▶ _Listed records_:

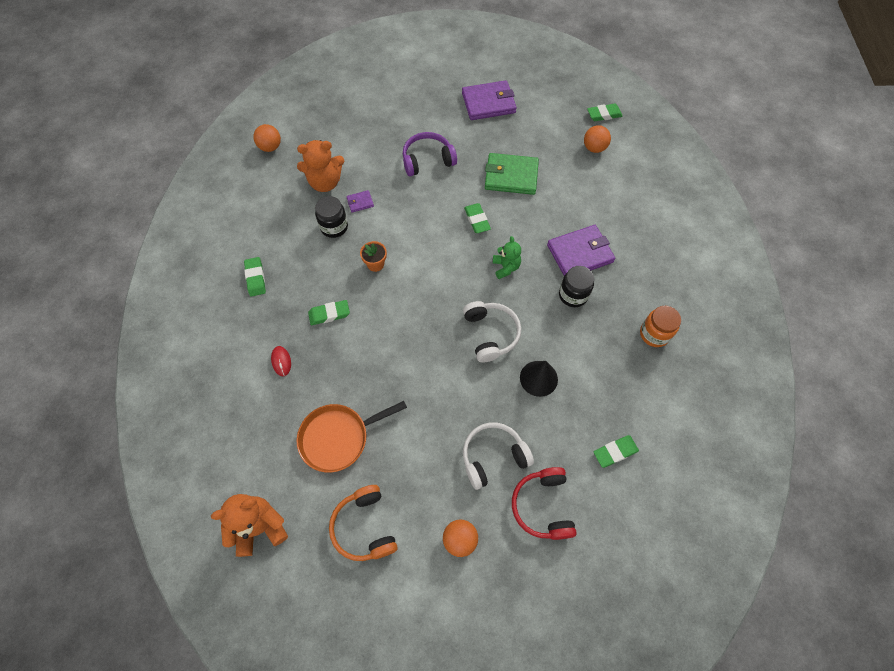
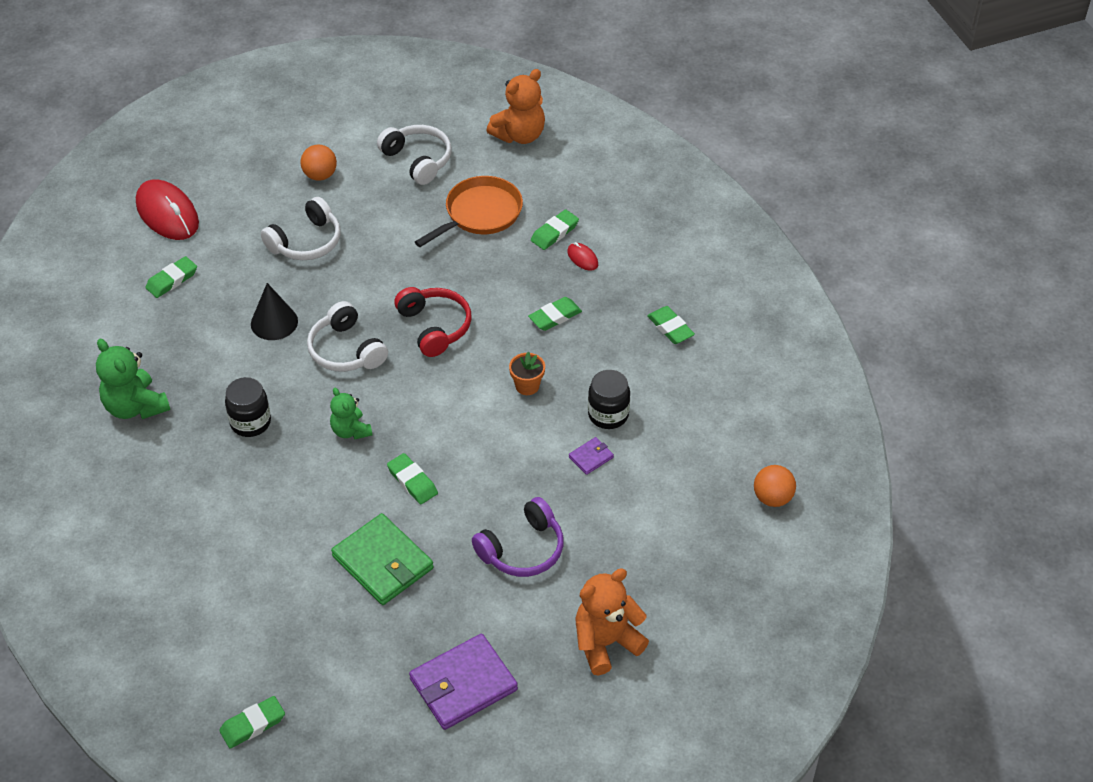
camera: 160 degrees right, 15 degrees down
orange teddy bear [297,140,345,192] -> orange teddy bear moved to [575,568,649,675]
orange headphones [329,485,398,561] -> white headphones [377,125,451,185]
green wallet [485,153,539,195] -> green wallet turned 60 degrees clockwise [331,513,434,605]
red headphones [512,467,577,540] -> red headphones moved to [394,287,472,357]
purple wallet [547,225,615,276] -> none
orange ball [584,125,611,153] -> none
orange jar [640,306,681,347] -> green teddy bear [96,339,170,419]
none -> red mouse [136,179,199,240]
none -> green eraser [531,209,579,250]

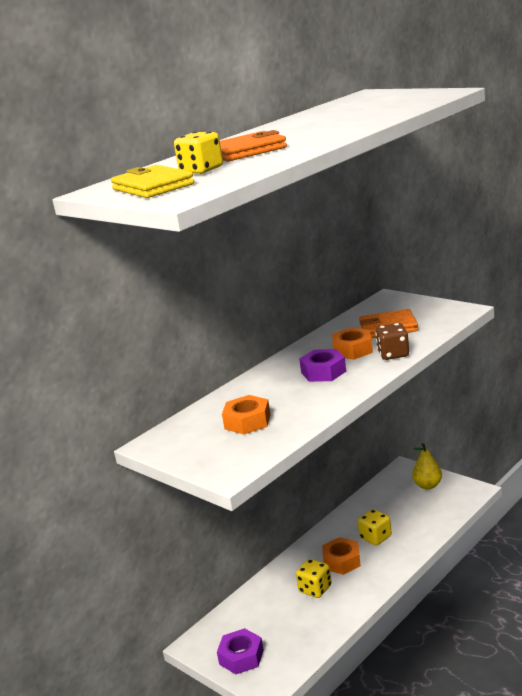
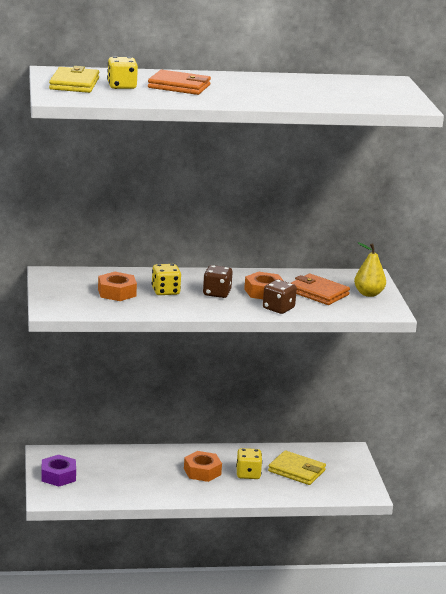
camera: 35 degrees right, 0 degrees up
yellow dice [296,559,332,598] -> yellow dice moved to [152,264,181,295]
purple nut [299,349,346,382] -> brown dice [203,265,233,298]
yellow pear [412,443,442,489] -> yellow pear moved to [354,242,386,297]
none -> yellow wallet [268,450,326,485]

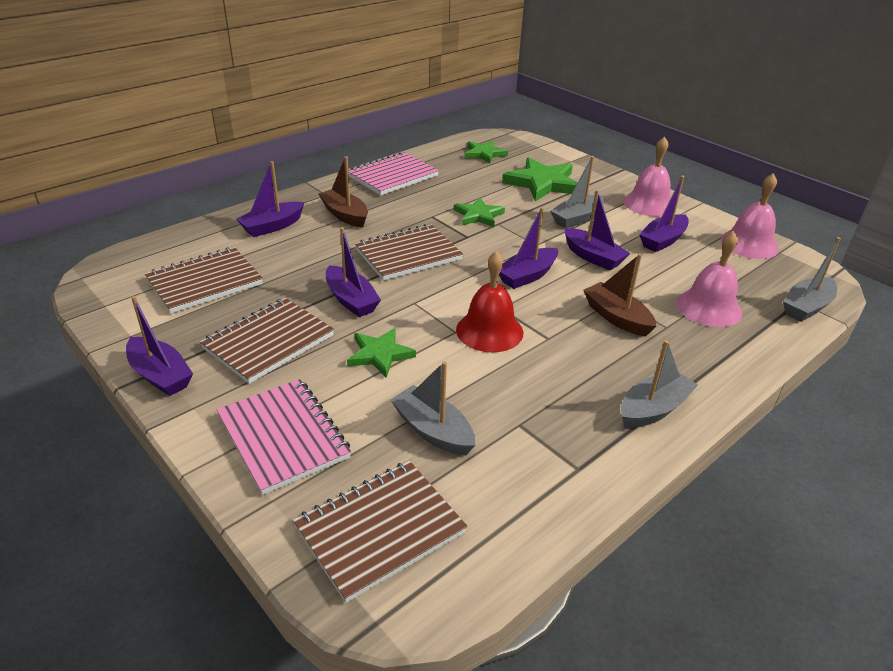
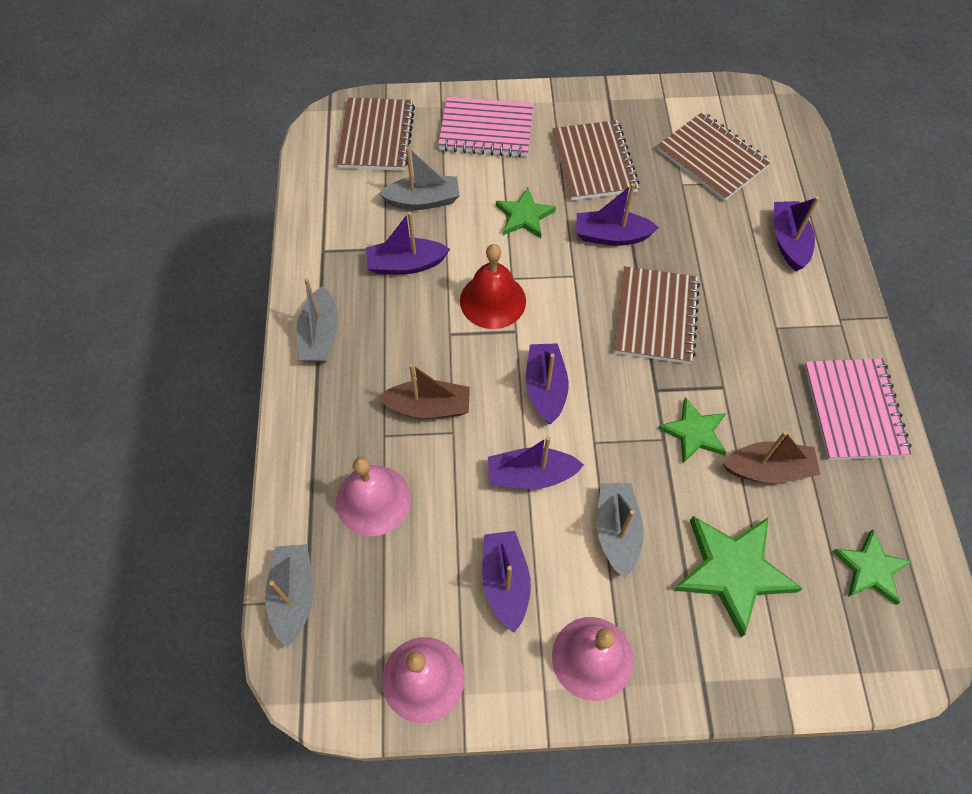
camera: 130 degrees right, 25 degrees up
purple boat [126,296,193,396] -> purple boat moved to [366,211,450,274]
brown notebook [145,247,263,314] -> brown notebook turned 45 degrees counterclockwise [657,112,771,201]
brown boat [319,156,368,228] -> brown boat moved to [723,431,821,483]

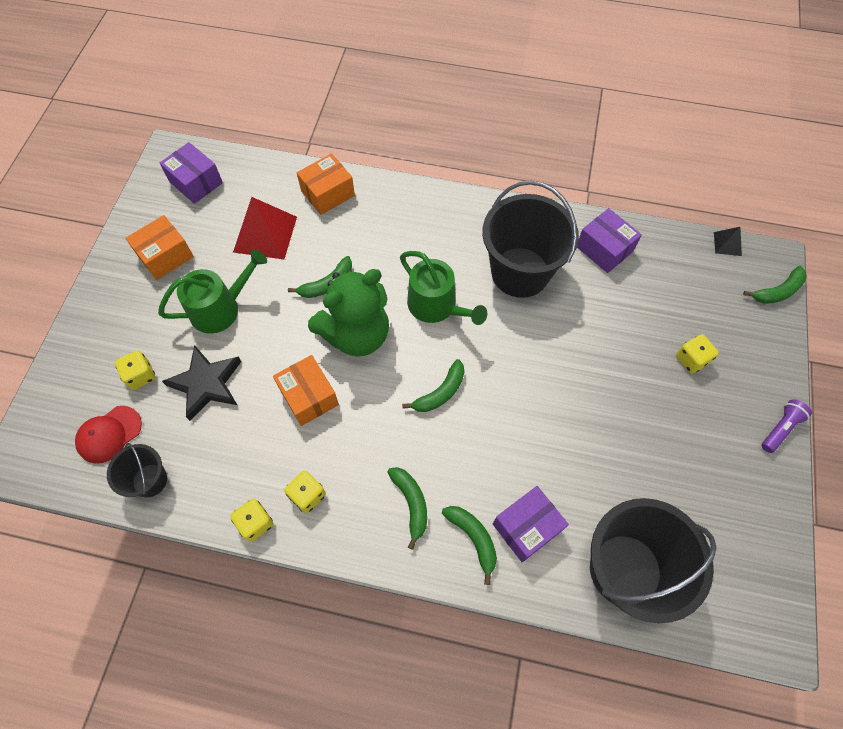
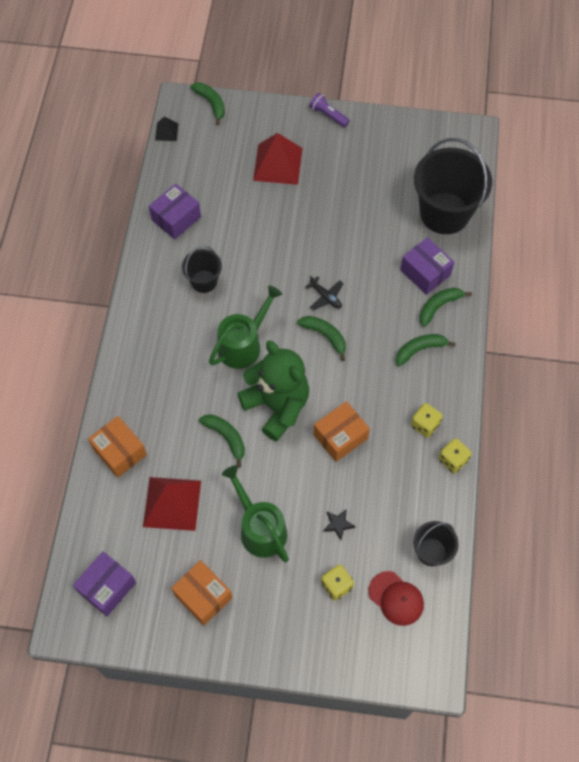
camera: 95 degrees left, 0 degrees up
black star [162,345,241,421] -> black star [323,509,355,540], size x0.46
black bucket [482,181,579,298] -> black bucket [182,246,222,293], size x0.51
yellow dice [676,334,719,374] -> red pyramid [253,133,302,185]
none -> black plane [306,276,344,311]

▶ _Requirement_: Go through the listing above and return each line where the word "size" occurs.

▶ _Answer for the task_:
black star [162,345,241,421] -> black star [323,509,355,540], size x0.46
black bucket [482,181,579,298] -> black bucket [182,246,222,293], size x0.51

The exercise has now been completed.